- _Required work_
Copy out all lines from the entries below in which "gray" occurs.

------------------------------------

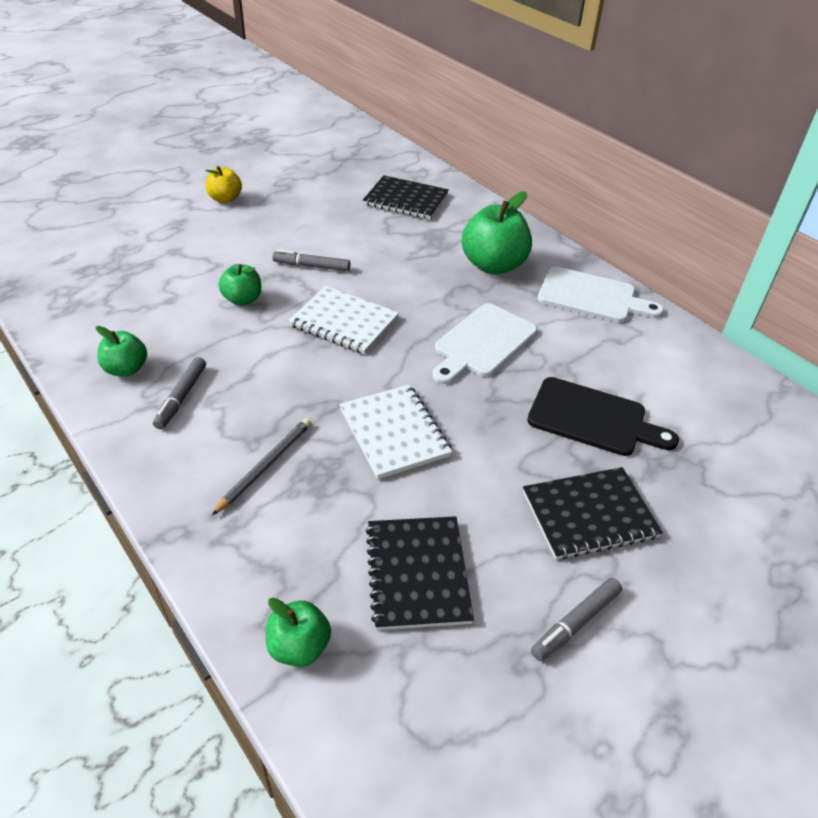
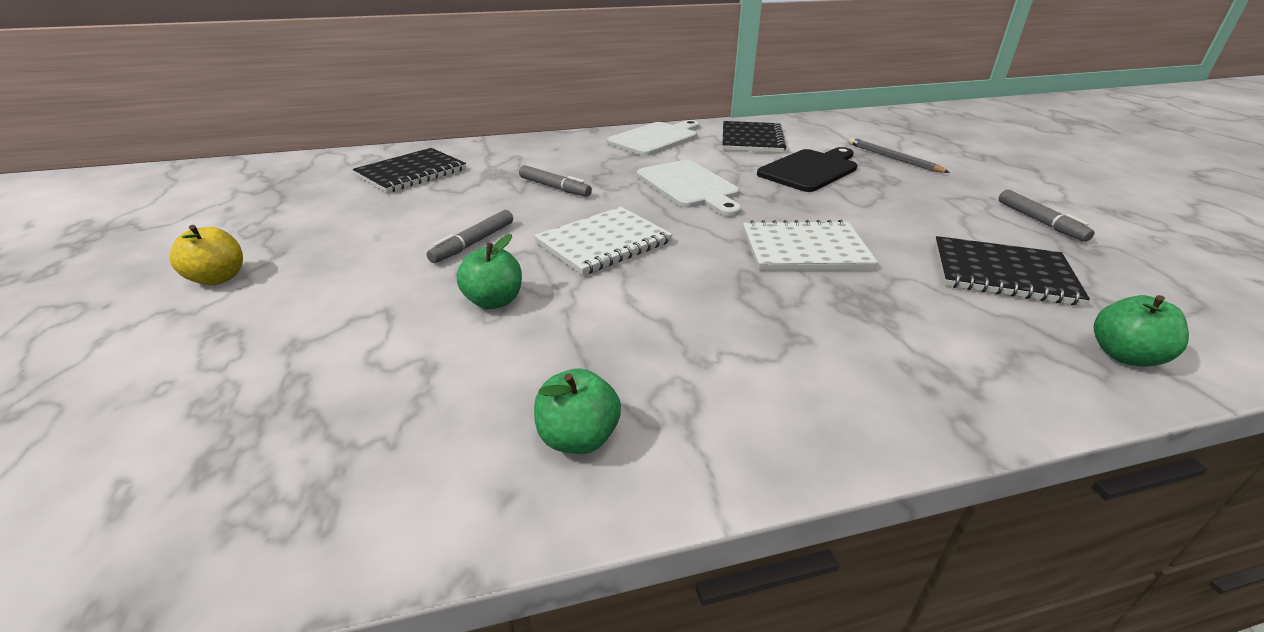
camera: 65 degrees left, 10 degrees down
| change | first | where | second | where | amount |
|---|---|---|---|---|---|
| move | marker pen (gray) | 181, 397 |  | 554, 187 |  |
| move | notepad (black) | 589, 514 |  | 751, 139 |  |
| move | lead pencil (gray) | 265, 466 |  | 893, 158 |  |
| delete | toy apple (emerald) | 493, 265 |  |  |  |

------------------------------------

- _Answer section_
| move | marker pen (gray) | 181, 397 |  | 554, 187 |  |
| move | lead pencil (gray) | 265, 466 |  | 893, 158 |  |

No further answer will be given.